Work order: The answer should be a single number: how many lines in the material contain "bottle".

Supplied information:

^^^^^^^^^^^^^^^^

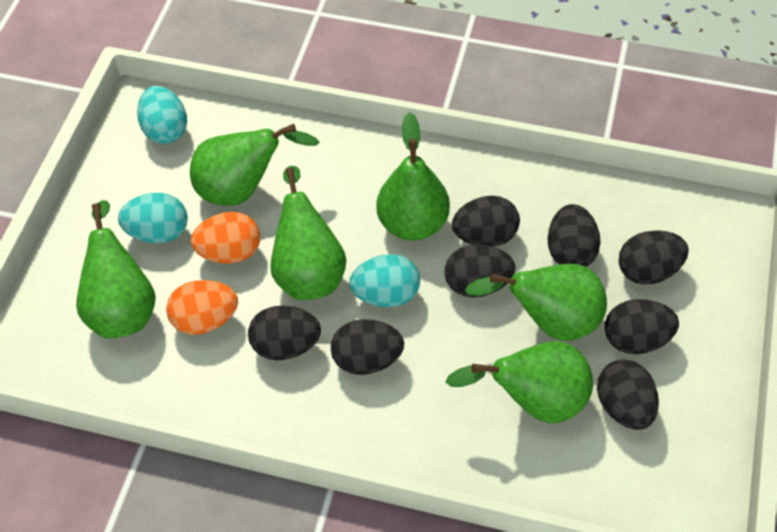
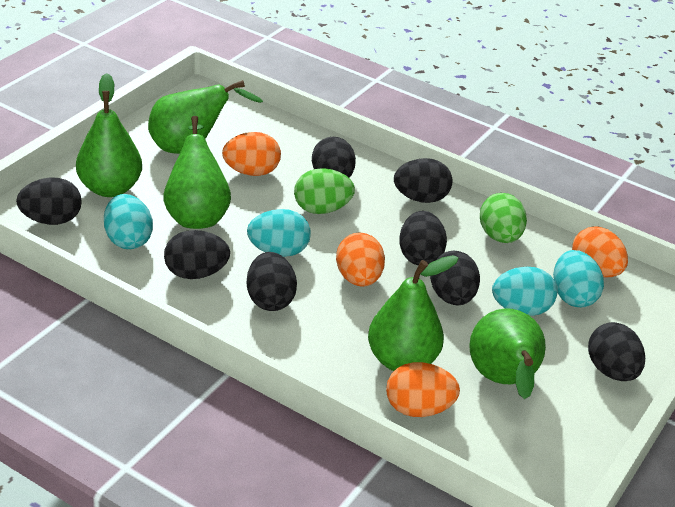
green egg: 0 -> 2
green pear: 6 -> 5
orange egg: 2 -> 4
turquoise egg: 3 -> 4

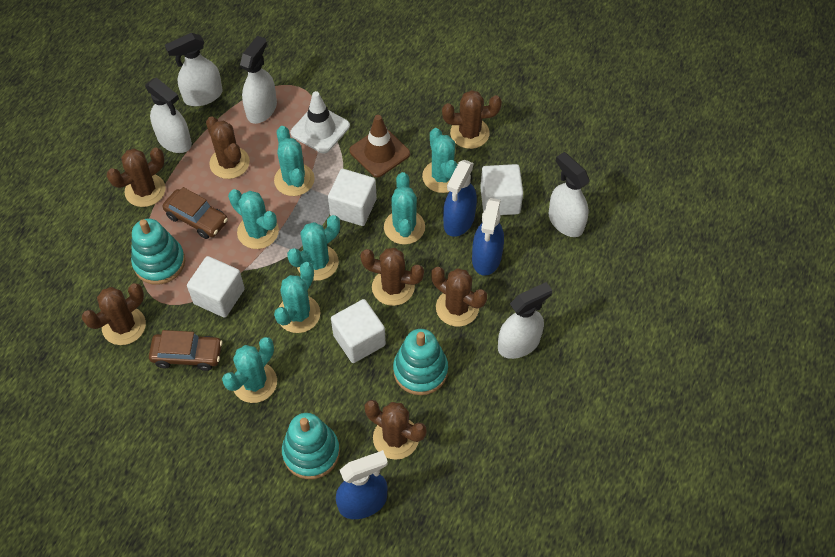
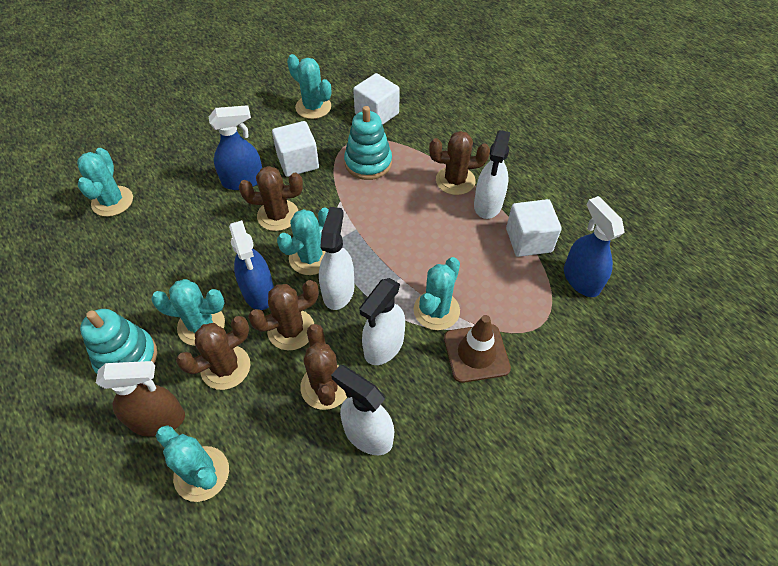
brown cactus: 7 -> 5
brown car: 2 -> 0
brown spray bottle: 0 -> 1
turquoise cactus: 7 -> 6
turquoise stacking toy: 3 -> 2
white cube: 4 -> 3
white spray bottle: 5 -> 4
white traffic cone: 1 -> 0

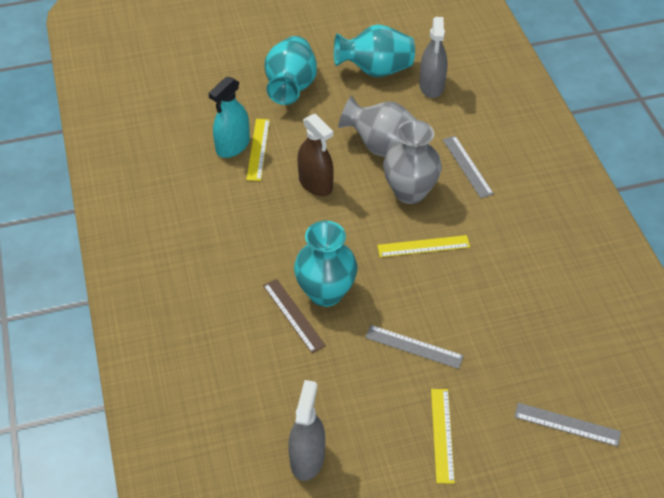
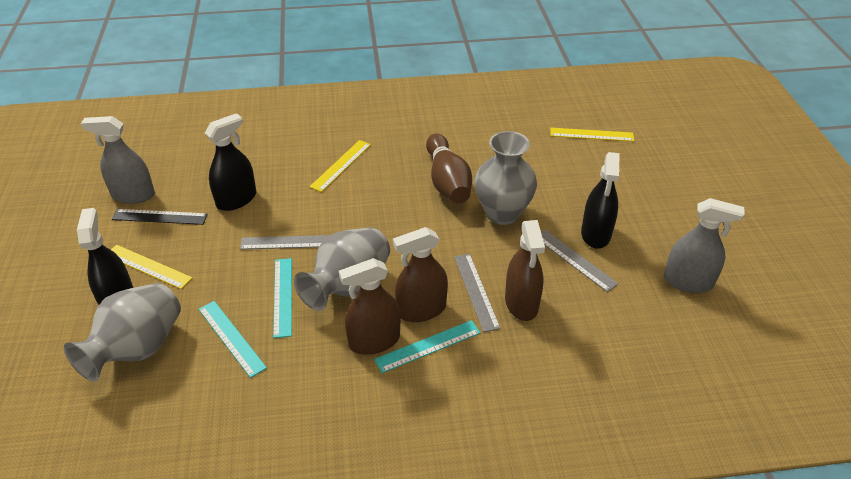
black ruler: 0 -> 1
black spray bottle: 0 -> 3
brown bowling pin: 0 -> 1
brown ruler: 1 -> 0
brown spray bottle: 1 -> 3
grey vase: 2 -> 3
turquoise ruler: 0 -> 3
turquoise spray bottle: 1 -> 0
turquoise vase: 3 -> 0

^^^^^^^^^^^^^^^^

Completed exercise: 5